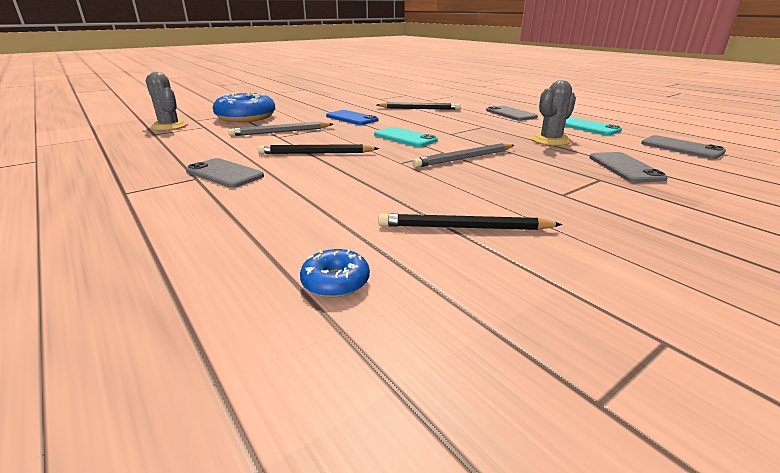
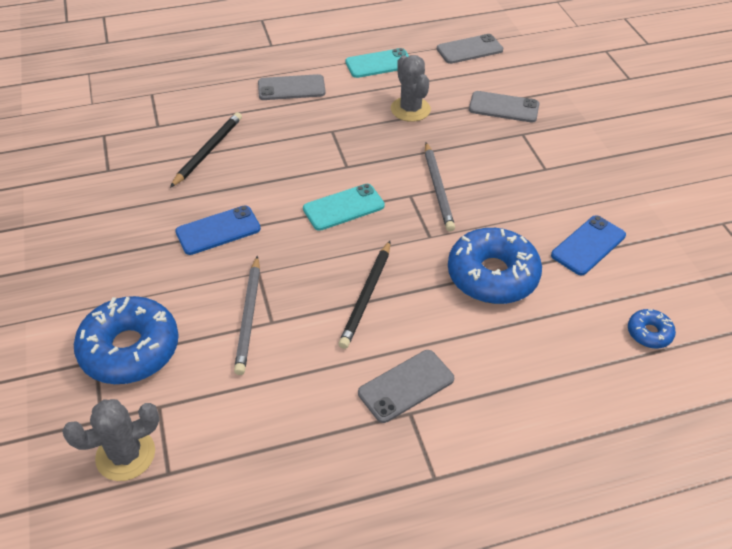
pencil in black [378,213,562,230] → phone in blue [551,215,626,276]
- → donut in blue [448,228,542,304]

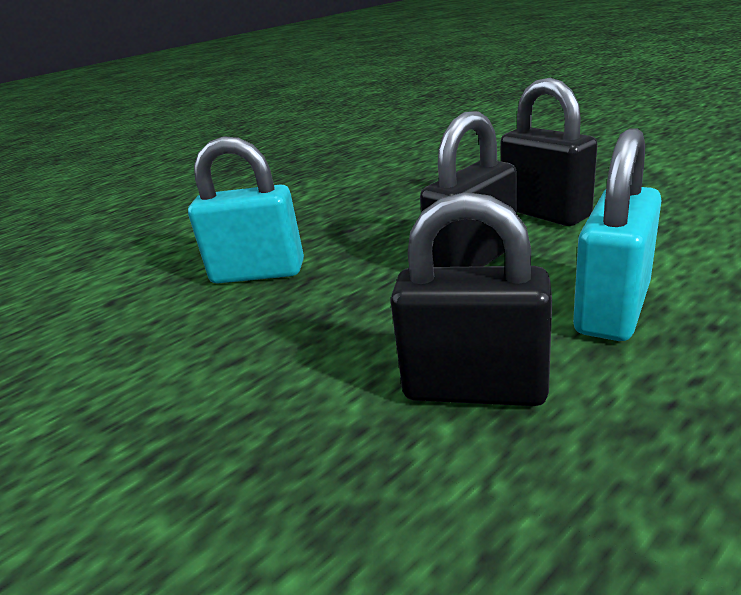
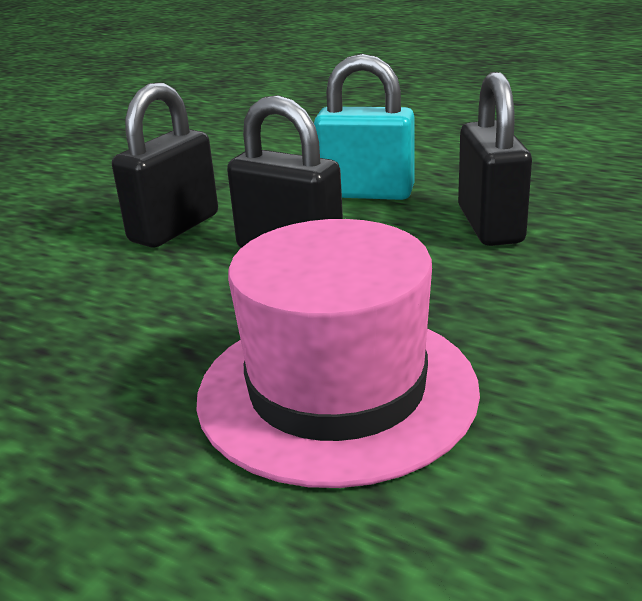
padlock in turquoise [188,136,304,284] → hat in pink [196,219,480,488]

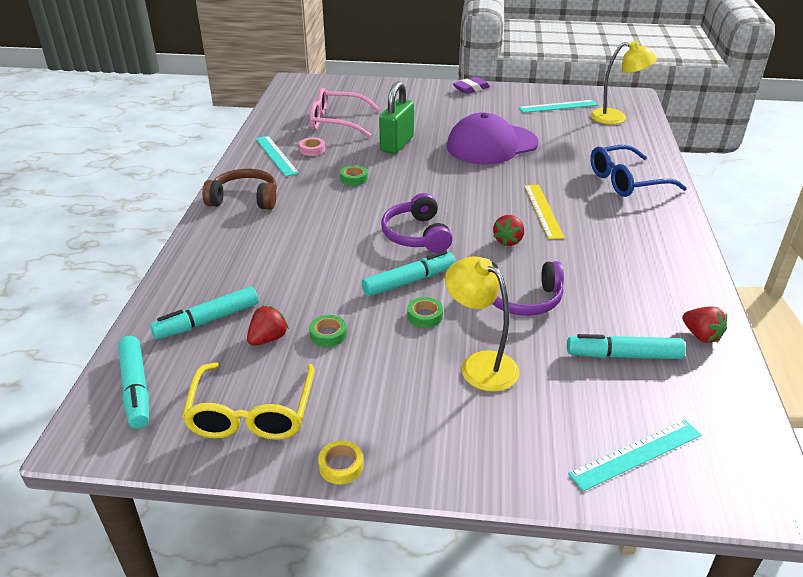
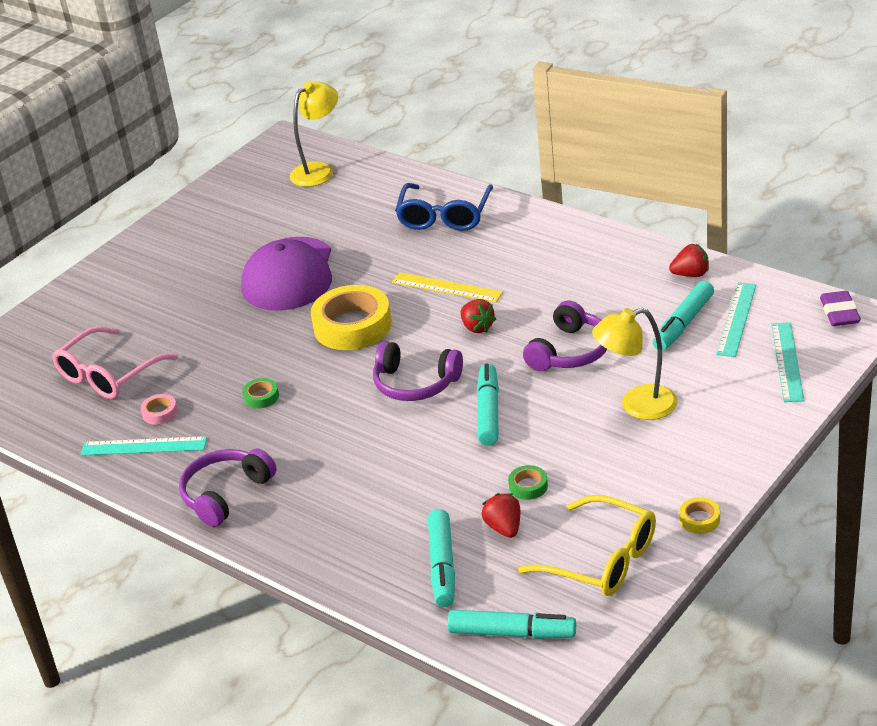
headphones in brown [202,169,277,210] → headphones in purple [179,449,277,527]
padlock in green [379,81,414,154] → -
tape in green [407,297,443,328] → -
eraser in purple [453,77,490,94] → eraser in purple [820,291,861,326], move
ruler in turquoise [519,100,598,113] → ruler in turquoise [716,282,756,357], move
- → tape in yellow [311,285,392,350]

**********

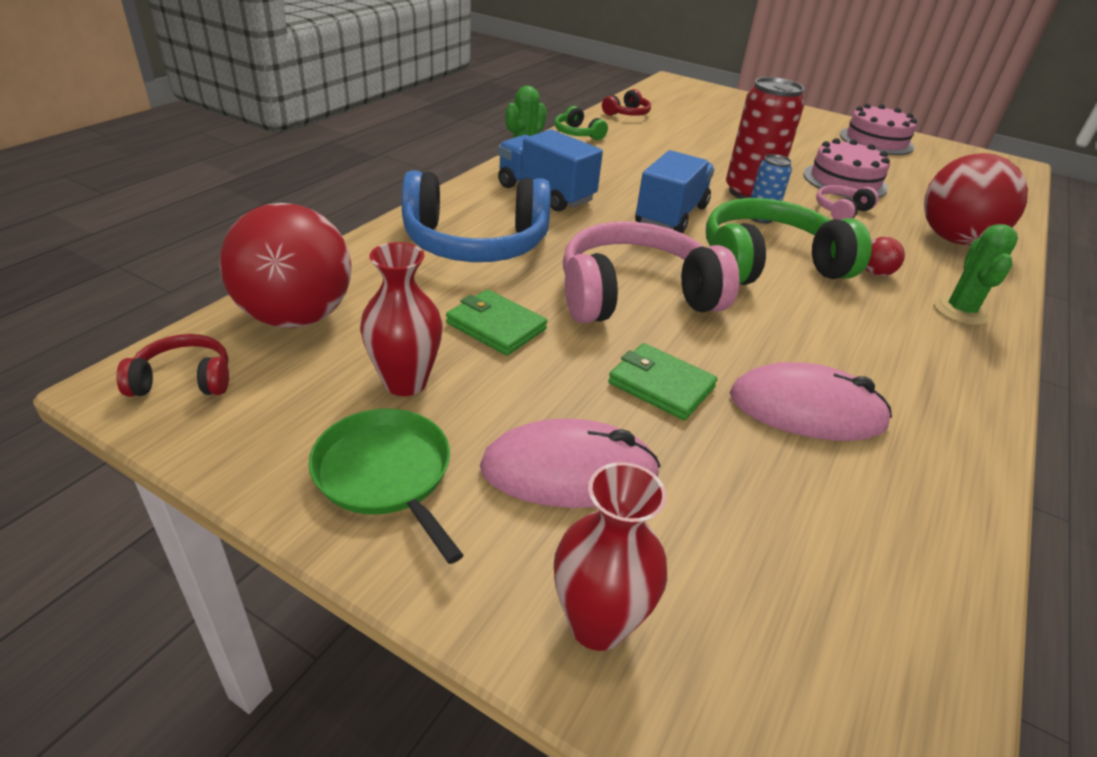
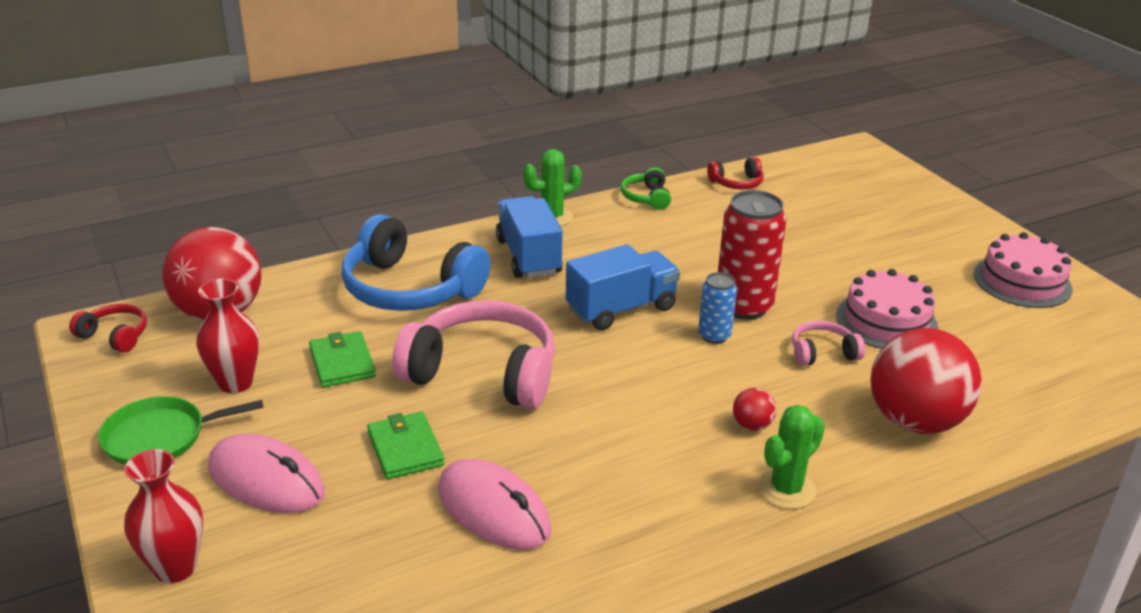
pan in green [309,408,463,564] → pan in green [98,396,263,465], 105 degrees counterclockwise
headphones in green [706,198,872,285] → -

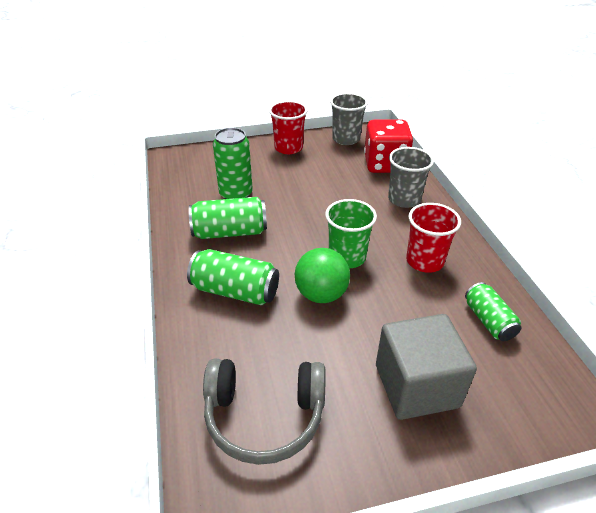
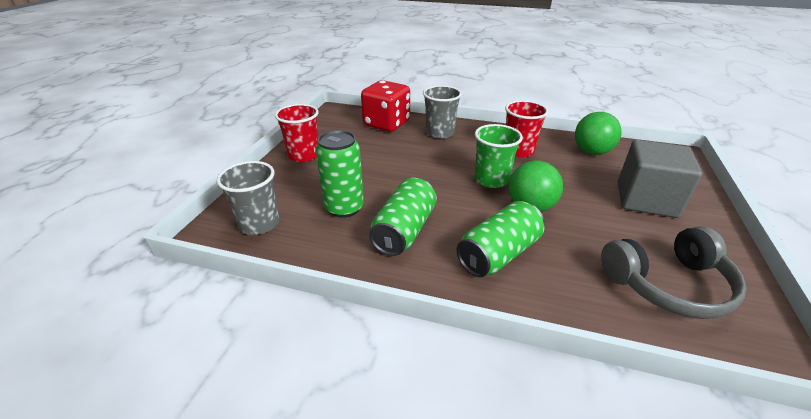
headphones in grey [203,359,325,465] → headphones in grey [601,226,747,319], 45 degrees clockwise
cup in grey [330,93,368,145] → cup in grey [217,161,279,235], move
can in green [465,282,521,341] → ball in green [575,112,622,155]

**********

Transcribe exactly the lines above, beginning at the one with "pencil in black" and going up to and including the one with "- → tape in yellow [311,285,392,350]". Pictures do not belong in the copy.

• **EXPECTED OUTPUT**:
pencil in black [378,213,562,230] → phone in blue [551,215,626,276]
- → donut in blue [448,228,542,304]

padlock in turquoise [188,136,304,284] → hat in pink [196,219,480,488]

headphones in brown [202,169,277,210] → headphones in purple [179,449,277,527]
padlock in green [379,81,414,154] → -
tape in green [407,297,443,328] → -
eraser in purple [453,77,490,94] → eraser in purple [820,291,861,326], move
ruler in turquoise [519,100,598,113] → ruler in turquoise [716,282,756,357], move
- → tape in yellow [311,285,392,350]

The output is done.